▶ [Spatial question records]
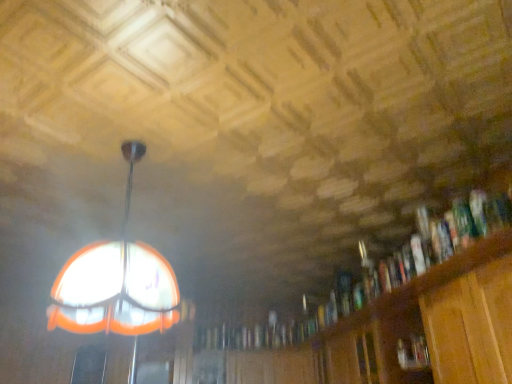
Question: From a real-world perspective, does wooden bookcase at right stand above wooden cabinet at lower right?

Choices:
 (A) yes
 (B) no

Answer: (B)

Question: From the image's perspective, would you say wooden bookcase at right is positioned over wooden cabinet at lower right?

Choices:
 (A) yes
 (B) no

Answer: (A)

Question: Is wooden bookcase at right oriented away from wooden cabinet at lower right?

Choices:
 (A) yes
 (B) no

Answer: (B)

Question: Does wooden bookcase at right touch wooden cabinet at lower right?

Choices:
 (A) yes
 (B) no

Answer: (B)

Question: Is wooden bookcase at right bigger than wooden cabinet at lower right?

Choices:
 (A) no
 (B) yes

Answer: (B)

Question: Can you confirm if wooden bookcase at right is thinner than wooden cabinet at lower right?

Choices:
 (A) yes
 (B) no

Answer: (B)

Question: Is hardcover book at right surrounding translucent glass dome at upper left?

Choices:
 (A) yes
 (B) no

Answer: (B)

Question: Does hardcover book at right come in front of translucent glass dome at upper left?

Choices:
 (A) no
 (B) yes

Answer: (A)

Question: Does hardcover book at right have a lesser height compared to translucent glass dome at upper left?

Choices:
 (A) yes
 (B) no

Answer: (A)

Question: Is hardcover book at right with translucent glass dome at upper left?

Choices:
 (A) no
 (B) yes

Answer: (A)

Question: Is hardcover book at right far from translucent glass dome at upper left?

Choices:
 (A) yes
 (B) no

Answer: (A)

Question: Is hardcover book at right outside translucent glass dome at upper left?

Choices:
 (A) yes
 (B) no

Answer: (A)

Question: Does wooden cabinet at lower right come behind hardcover book at right?

Choices:
 (A) no
 (B) yes

Answer: (B)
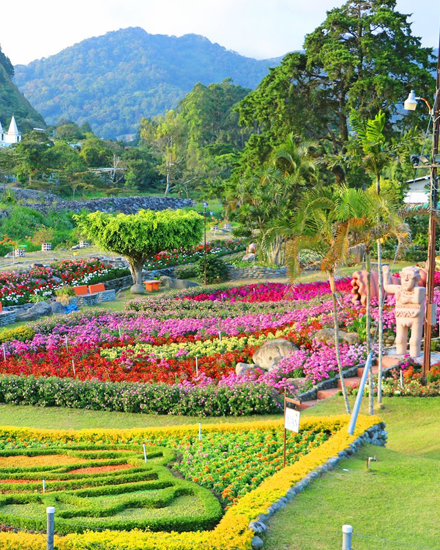
Identify the location of statue. This screenshot has width=440, height=550. (405, 300).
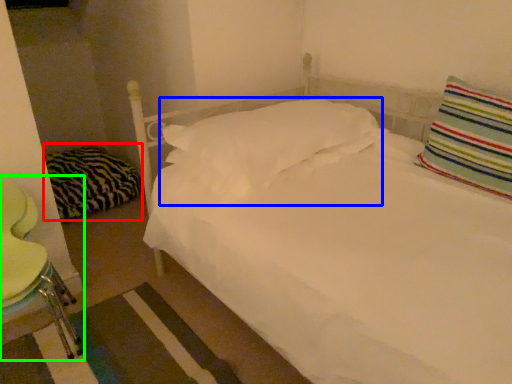
Question: Which is farther away from pillow (highlighted by a red box)? pillow (highlighted by a blue box) or swivel chair (highlighted by a green box)?

Choices:
 (A) pillow
 (B) swivel chair

Answer: (A)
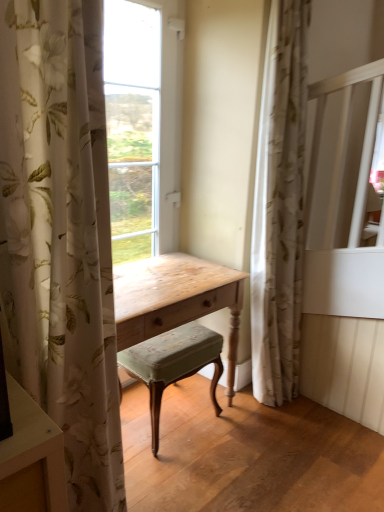
Locate an element on the screen. The width and height of the screenshot is (384, 512). free spot to the right of velvet green cushioned stool at center is located at coordinates (251, 433).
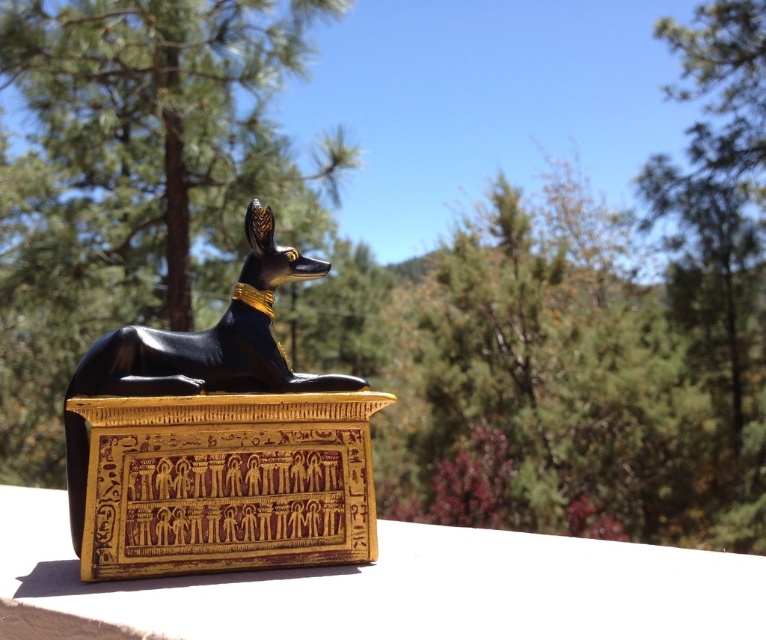
Question: Among these objects, which one is farthest from the camera?

Choices:
 (A) matte gold box at center
 (B) black glossy statue at center

Answer: (B)

Question: Can you confirm if black glossy statue at center is smaller than matte gold box at center?

Choices:
 (A) no
 (B) yes

Answer: (B)

Question: Which of the following is the farthest from the observer?

Choices:
 (A) (198, 420)
 (B) (678, 616)

Answer: (A)

Question: Where is black glossy statue at center located in relation to matte gold box at center in the image?

Choices:
 (A) right
 (B) left

Answer: (A)

Question: Can you confirm if black glossy statue at center is positioned above matte gold box at center?

Choices:
 (A) no
 (B) yes

Answer: (B)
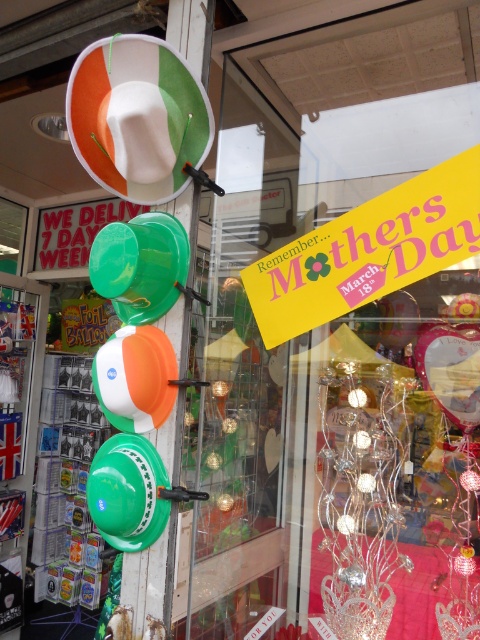
You are a customer at the store and want to place a white matte balloon at upper center and a green matte balloon at left on a shelf. The shelf is 30 inches long. Can both balloons fit side by side on the shelf?

The white matte balloon at upper center is 30.44 inches away from the green matte balloon at left. Since the distance between them is greater than the shelf length of 30 inches, they cannot fit side by side on the shelf.

You are organizing a Mother Day event and need to place the green matte balloon at left and orange and white glossy balloon at center on a table. The table is 10 inches wide. Can both balloons fit side by side without overlapping?

The green matte balloon at left is 6.19 inches from the orange and white glossy balloon at center. Since the table is 10 inches wide, which is wider than the distance between them, both balloons can fit side by side without overlapping.

You are planning to buy a balloon for Mother s Day. You want to choose the wider one between the white matte balloon at upper center and the orange and white glossy balloon at center. Which one should you pick?

The white matte balloon at upper center has a larger width than the orange and white glossy balloon at center, so you should pick the white matte balloon at upper center.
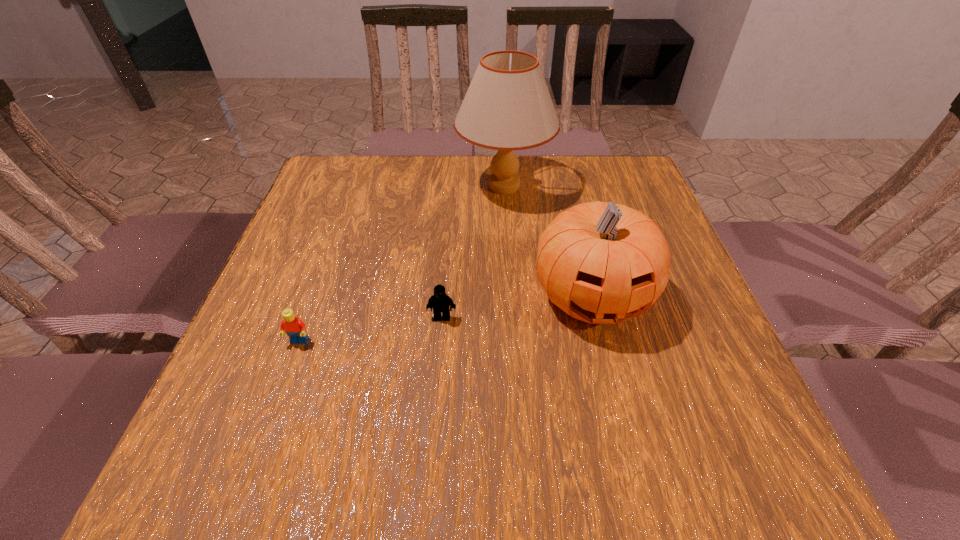
This screenshot has width=960, height=540. What are the coordinates of `the tallest object` in the screenshot? It's located at (507, 107).

This screenshot has width=960, height=540. Identify the location of lampshade. (507, 107).

The height and width of the screenshot is (540, 960). Identify the location of the second tallest object. (600, 262).

The width and height of the screenshot is (960, 540). I want to click on the right Lego, so click(x=440, y=302).

In order to click on the leftmost object in this screenshot , I will do `click(294, 327)`.

Find the location of a particular element. the nearer Lego is located at coordinates (294, 327).

Locate an element on the screen. Image resolution: width=960 pixels, height=540 pixels. vacant space located 0.190m on the front of the lampshade is located at coordinates (510, 267).

Find the location of a particular element. vacant position located on the front-facing side of the second tallest object is located at coordinates (619, 407).

Locate an element on the screen. This screenshot has height=540, width=960. vacant area located 0.130m on the face of the farther Lego is located at coordinates (437, 380).

Where is `free space located on the face of the leftmost object`? The height and width of the screenshot is (540, 960). free space located on the face of the leftmost object is located at coordinates (279, 396).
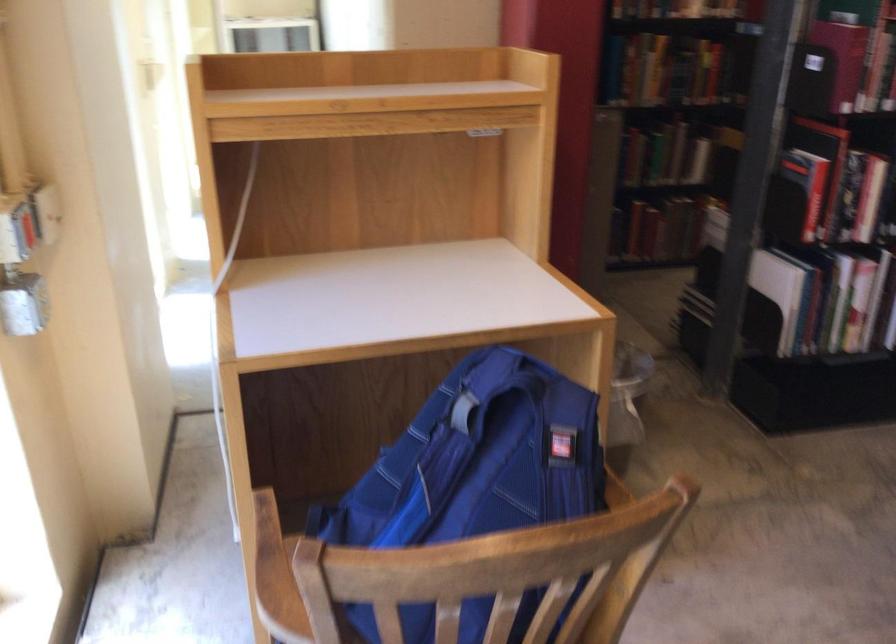
Identify the location of red electrical switch. pos(26,229).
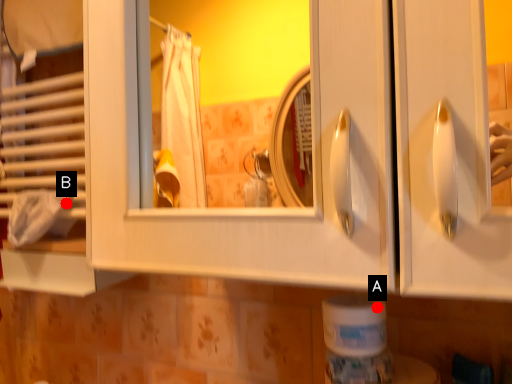
Question: Two points are circled on the image, labeled by A and B beside each circle. Which point is further to the camera?

Choices:
 (A) A is further
 (B) B is further

Answer: (B)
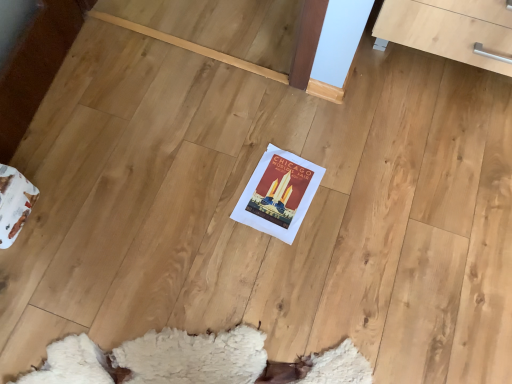
Describe the element at coordinates (278, 194) in the screenshot. I see `white paper magazine at center` at that location.

What is the approximate height of white paper magazine at center?

The height of white paper magazine at center is 0.77 inches.

What is the approximate width of white paper magazine at center?

It is 30.19 centimeters.

Where is `white paper magazine at center`? white paper magazine at center is located at coordinates (278, 194).

What are the coordinates of `white paper magazine at center` in the screenshot? It's located at [x=278, y=194].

▶ [The exercise] Render everything from the line containing "What is the approximate width" down to the end of the records as a JSON list of strings, with one string per line and blank lines omitted.

▶ [Written solution]
[
  "What is the approximate width of white paper magazine at center?",
  "It is 30.19 centimeters.",
  "Where is `white paper magazine at center`? white paper magazine at center is located at coordinates (278, 194).",
  "What are the coordinates of `white paper magazine at center` in the screenshot? It's located at [x=278, y=194]."
]